> **Work request**
An exact, line-by-line copy is needed, beginning at the line with "(631, 121) = (425, 647): brown" and ending at the last line of the listing below.

- - -

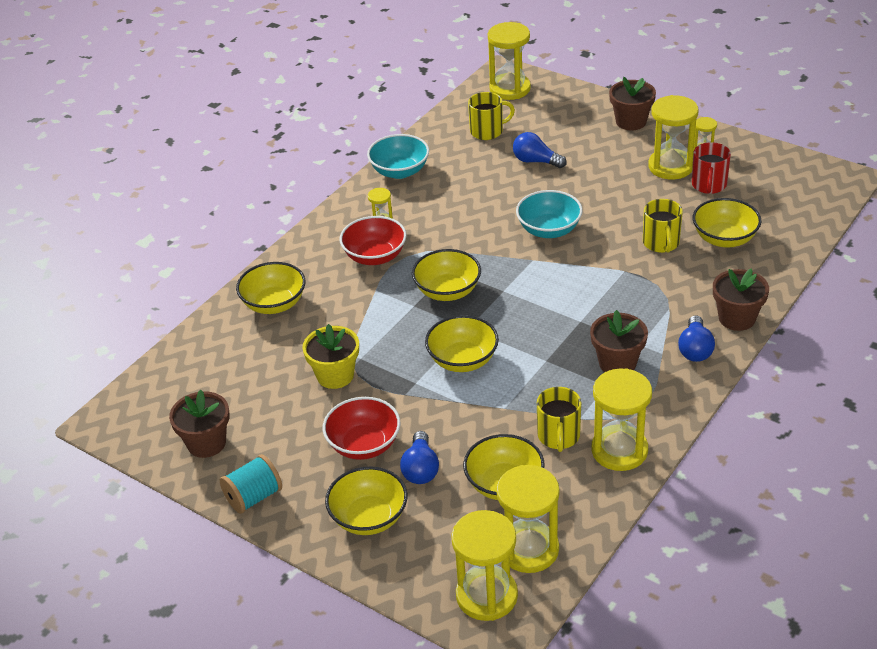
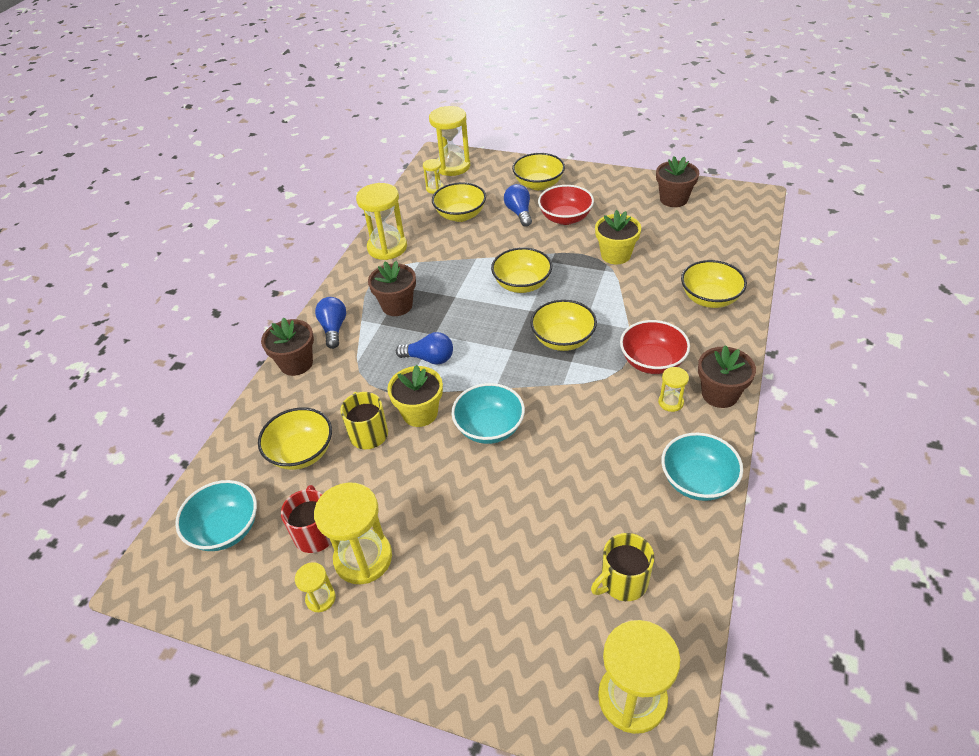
camera: 165 degrees right, 5 degrees up
(254, 497) = (617, 180): turquoise spool -> none
(529, 549) = (435, 188): yellow hourglass -> yellow hourglass, size x0.49
(536, 161) = (537, 533): blue light bulb -> blue light bulb (429, 358)
(558, 436) = (431, 248): yellow mug -> none
(610, 251) = (420, 413): none -> yellow flower pot
(631, 121) = (425, 647): brown flower pot -> brown flower pot (720, 394)
(785, 198) = (226, 529): none -> turquoise bowl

- - -

> **Exercise output**
(631, 121) = (425, 647): brown flower pot -> brown flower pot (720, 394)
(785, 198) = (226, 529): none -> turquoise bowl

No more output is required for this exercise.